PROBLEM DETAILS -
Lines from the line with "white brick A8" to the line with "red tile K1:K2" in the entries below, and only those, must be output exactly, with both ends included.

WORKING DATA -
▬▬▬▬▬▬

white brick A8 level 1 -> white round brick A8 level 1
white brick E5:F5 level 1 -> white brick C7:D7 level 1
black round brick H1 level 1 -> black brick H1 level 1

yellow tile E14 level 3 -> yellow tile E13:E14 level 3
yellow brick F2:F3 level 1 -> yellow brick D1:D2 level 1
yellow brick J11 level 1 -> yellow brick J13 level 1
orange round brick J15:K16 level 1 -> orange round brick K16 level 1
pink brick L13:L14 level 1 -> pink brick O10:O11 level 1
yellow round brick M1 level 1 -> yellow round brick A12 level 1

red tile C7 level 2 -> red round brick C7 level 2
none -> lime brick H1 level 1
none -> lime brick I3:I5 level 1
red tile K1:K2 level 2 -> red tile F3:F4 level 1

▬▬▬▬▬▬

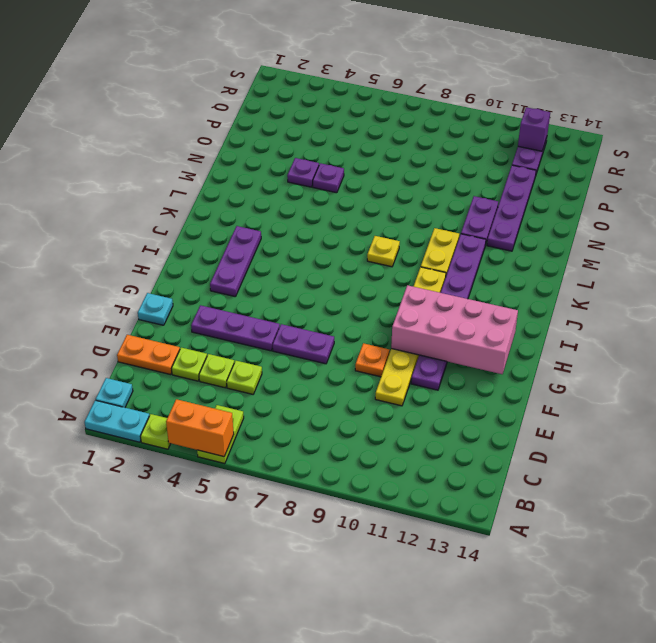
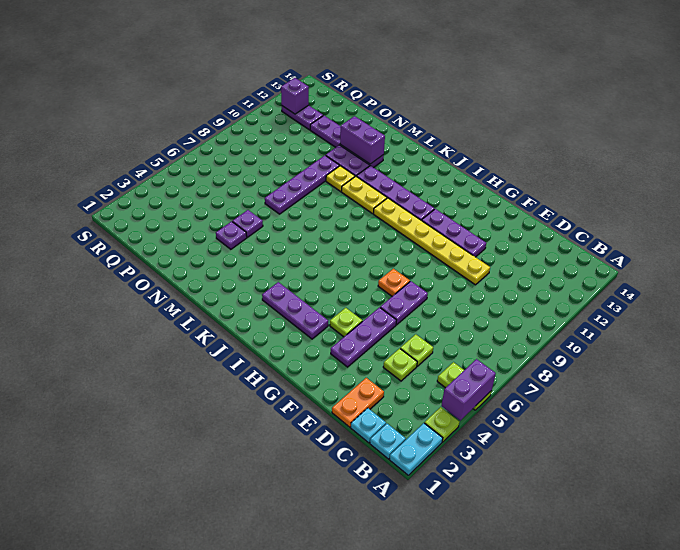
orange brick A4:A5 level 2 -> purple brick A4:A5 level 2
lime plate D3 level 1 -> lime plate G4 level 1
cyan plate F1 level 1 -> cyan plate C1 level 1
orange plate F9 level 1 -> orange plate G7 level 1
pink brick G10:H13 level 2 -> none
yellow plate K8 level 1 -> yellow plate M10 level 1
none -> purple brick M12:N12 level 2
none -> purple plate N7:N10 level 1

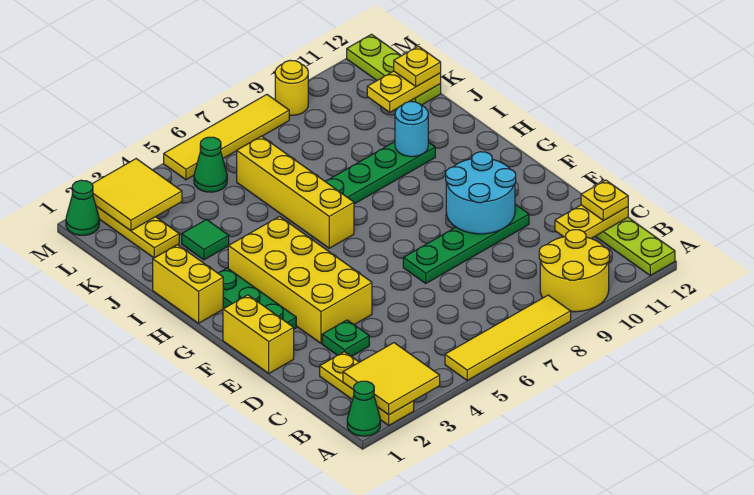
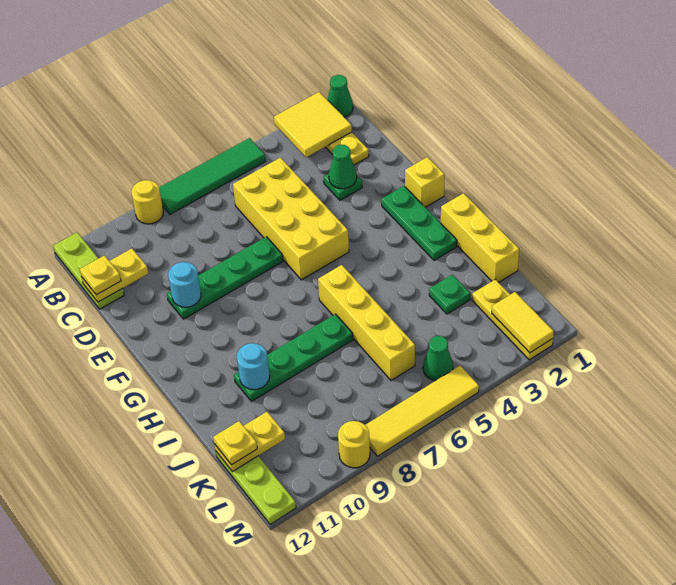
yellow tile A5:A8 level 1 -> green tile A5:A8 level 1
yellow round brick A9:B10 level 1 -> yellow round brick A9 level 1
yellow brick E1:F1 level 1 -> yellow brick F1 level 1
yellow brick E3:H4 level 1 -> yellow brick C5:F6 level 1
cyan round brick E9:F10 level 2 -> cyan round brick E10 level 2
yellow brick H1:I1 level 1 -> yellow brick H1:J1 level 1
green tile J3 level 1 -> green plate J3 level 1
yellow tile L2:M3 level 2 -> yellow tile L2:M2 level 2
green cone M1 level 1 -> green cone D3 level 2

▬▬▬▬▬▬

OUTPUT BELOW -
white brick A8 level 1 -> white round brick A8 level 1
white brick E5:F5 level 1 -> white brick C7:D7 level 1
black round brick H1 level 1 -> black brick H1 level 1

yellow tile E14 level 3 -> yellow tile E13:E14 level 3
yellow brick F2:F3 level 1 -> yellow brick D1:D2 level 1
yellow brick J11 level 1 -> yellow brick J13 level 1
orange round brick J15:K16 level 1 -> orange round brick K16 level 1
pink brick L13:L14 level 1 -> pink brick O10:O11 level 1
yellow round brick M1 level 1 -> yellow round brick A12 level 1

red tile C7 level 2 -> red round brick C7 level 2
none -> lime brick H1 level 1
none -> lime brick I3:I5 level 1
red tile K1:K2 level 2 -> red tile F3:F4 level 1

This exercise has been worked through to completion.